— start EXERCISE DATA —

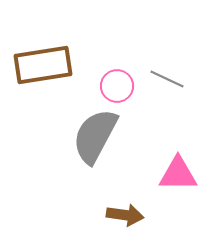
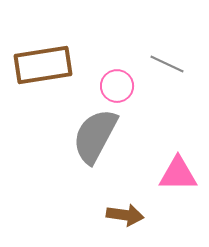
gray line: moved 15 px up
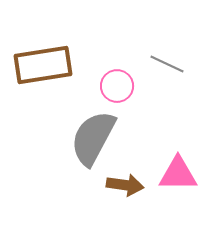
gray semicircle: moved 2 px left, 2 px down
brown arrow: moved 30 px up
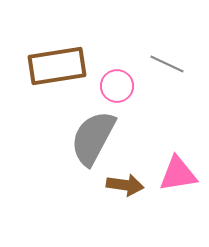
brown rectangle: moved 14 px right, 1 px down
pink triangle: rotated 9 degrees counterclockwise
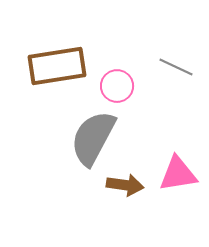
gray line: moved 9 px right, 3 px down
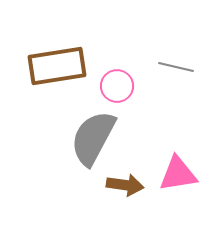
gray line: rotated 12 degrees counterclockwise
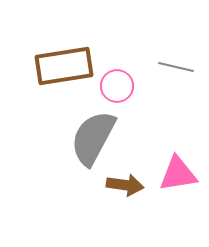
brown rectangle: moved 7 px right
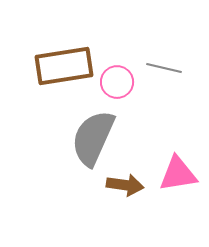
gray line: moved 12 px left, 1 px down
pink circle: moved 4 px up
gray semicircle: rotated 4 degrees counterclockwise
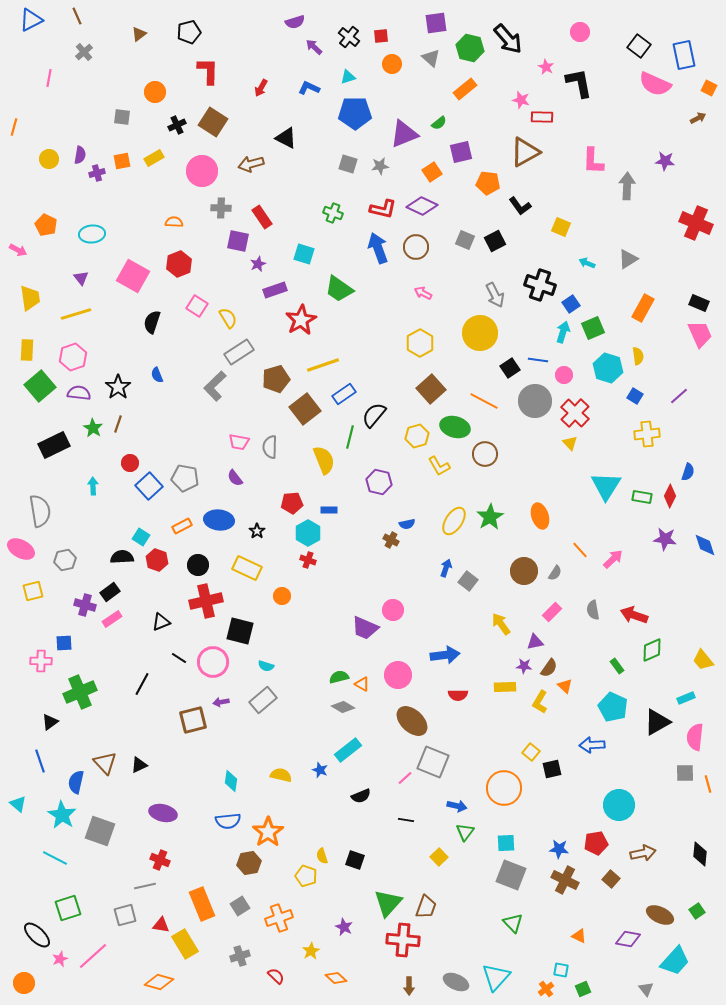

— end EXERCISE DATA —

REQUIREMENT:
Rename "gray line" to "black line" throughout the entries and write them out again with nothing else changed. Leave out the picture lines.

EXPECTED ANSWER:
black line: moved 15 px up
gray semicircle: moved 2 px left, 2 px down
brown arrow: moved 30 px up
brown rectangle: moved 14 px right, 1 px down
pink triangle: rotated 9 degrees counterclockwise
black line: moved 9 px right, 3 px down
black line: rotated 12 degrees counterclockwise
brown rectangle: moved 7 px right
black line: moved 12 px left, 1 px down
pink circle: moved 4 px up
gray semicircle: rotated 4 degrees counterclockwise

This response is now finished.